(DATA FOR ANALYSIS Opens)
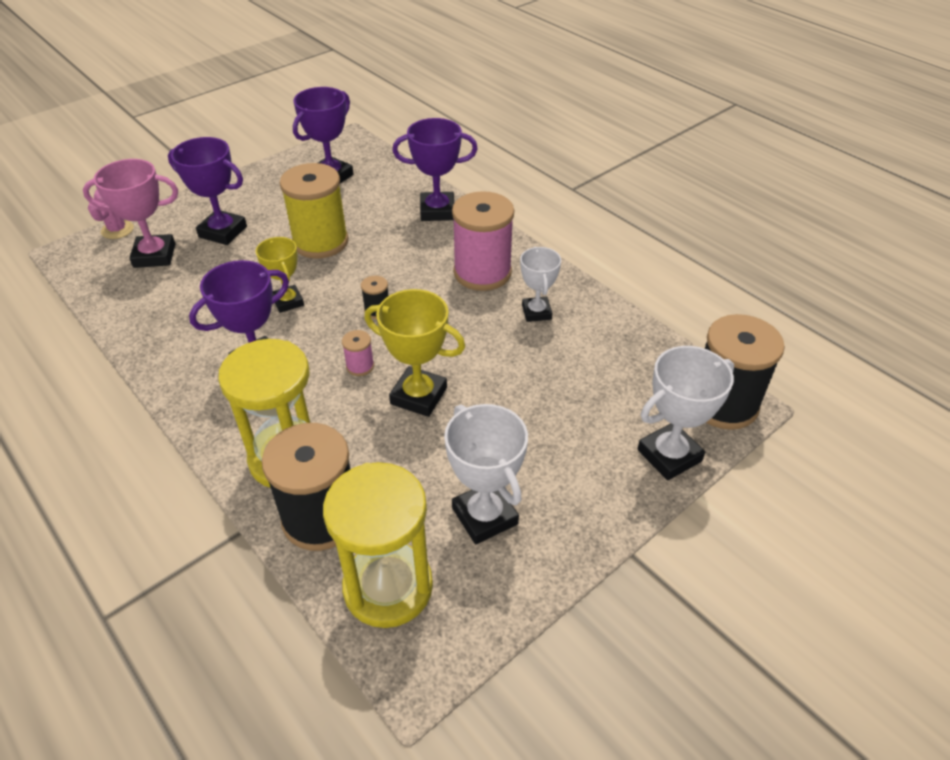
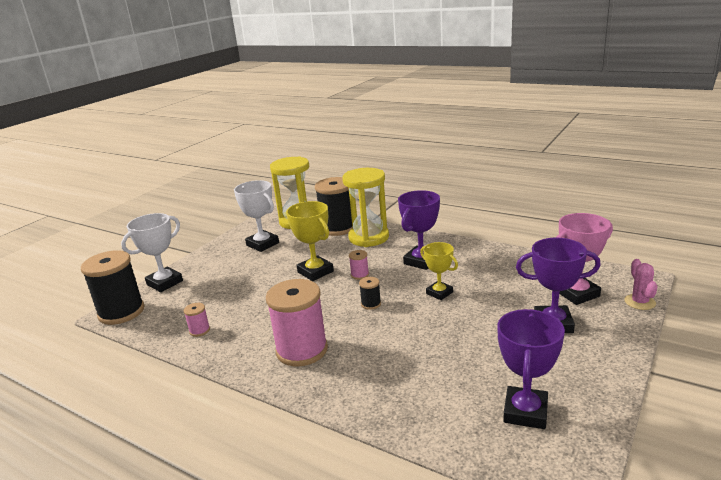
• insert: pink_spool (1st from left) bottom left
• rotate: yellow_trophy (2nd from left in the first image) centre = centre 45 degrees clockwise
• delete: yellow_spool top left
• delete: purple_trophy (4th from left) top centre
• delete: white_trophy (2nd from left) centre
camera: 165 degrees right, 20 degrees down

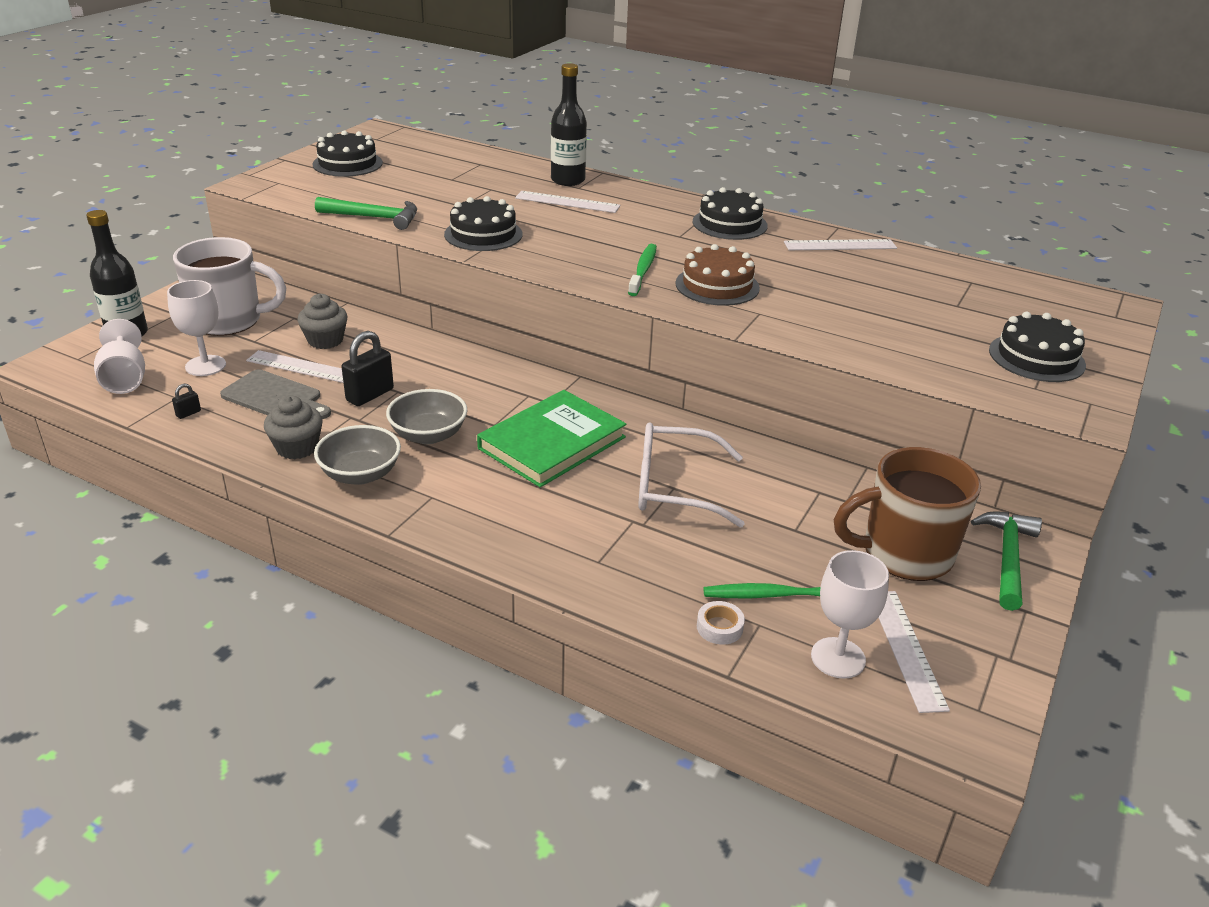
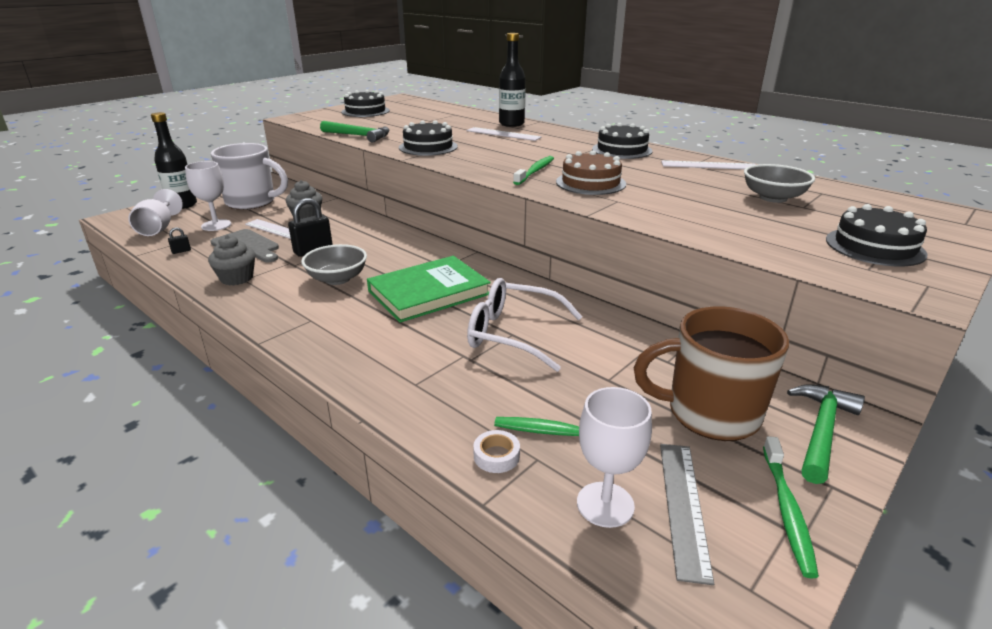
• recolor: white_ruler (4th from left) bottom right to grey_ruler bottom right
• move: grey_bowl (1st from left in the first image) middle left to grey_bowl (2nd from left) top right
• insert: green_toothbrush (3rd from left) bottom right
camera: 15 degrees right, 5 degrees down

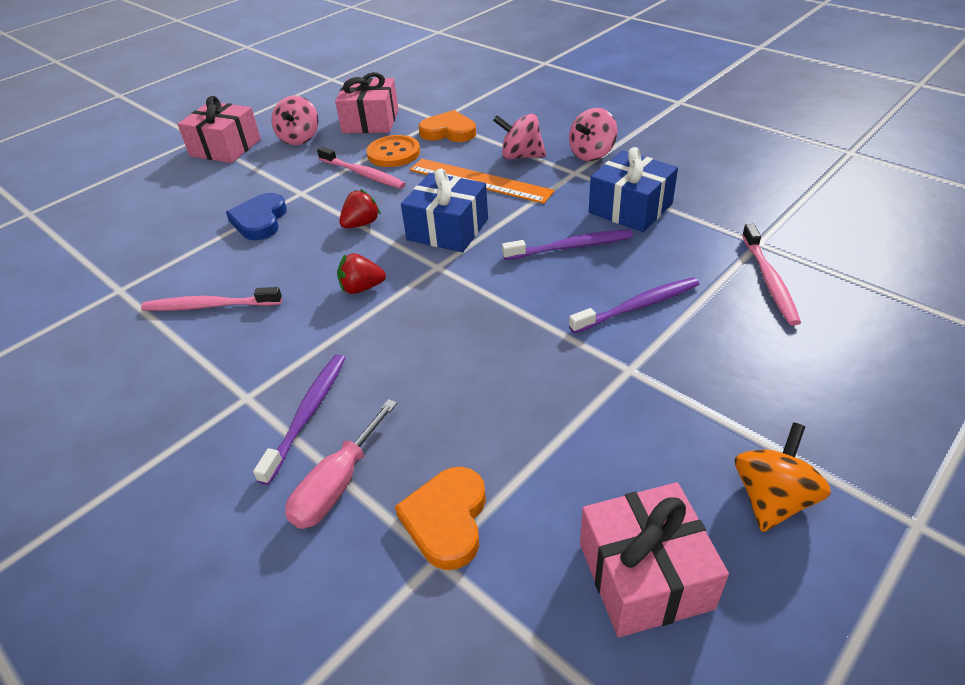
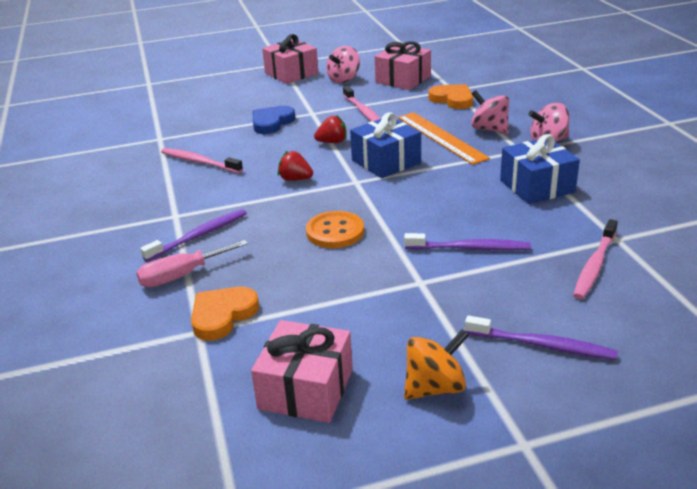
• move: orange_button top centre to centre
• move: purple_toothbrush (2nd from left in the first image) centre to purple_toothbrush (3rd from left) bottom right
camera: 30 degrees right, 10 degrees down

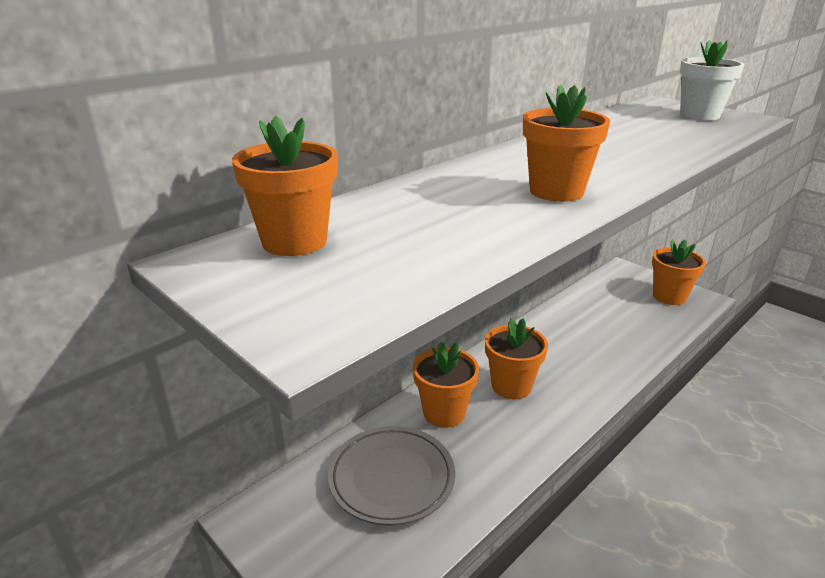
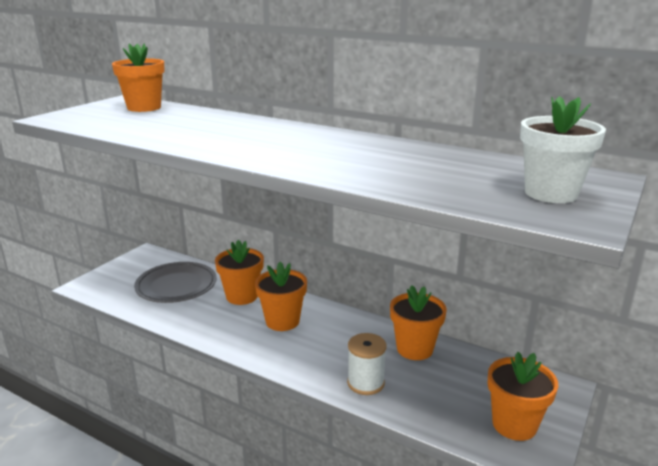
• insert: white_spool bottom centre
• move: orange_flower_pot (4th from left) top right to bottom centre
camera: 75 degrees right, 5 degrees down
(DATA FOR ANALYSIS Closes)
- _WORK TO BE COMPLETED_
Pictures should be skipped, and the records retyped word for word.

- _RESULT FOR THIS TASK_
• insert: pink_spool (1st from left) bottom left
• rotate: yellow_trophy (2nd from left in the first image) centre = centre 45 degrees clockwise
• delete: yellow_spool top left
• delete: purple_trophy (4th from left) top centre
• delete: white_trophy (2nd from left) centre
camera: 165 degrees right, 20 degrees down

• recolor: white_ruler (4th from left) bottom right to grey_ruler bottom right
• move: grey_bowl (1st from left in the first image) middle left to grey_bowl (2nd from left) top right
• insert: green_toothbrush (3rd from left) bottom right
camera: 15 degrees right, 5 degrees down

• move: orange_button top centre to centre
• move: purple_toothbrush (2nd from left in the first image) centre to purple_toothbrush (3rd from left) bottom right
camera: 30 degrees right, 10 degrees down

• insert: white_spool bottom centre
• move: orange_flower_pot (4th from left) top right to bottom centre
camera: 75 degrees right, 5 degrees down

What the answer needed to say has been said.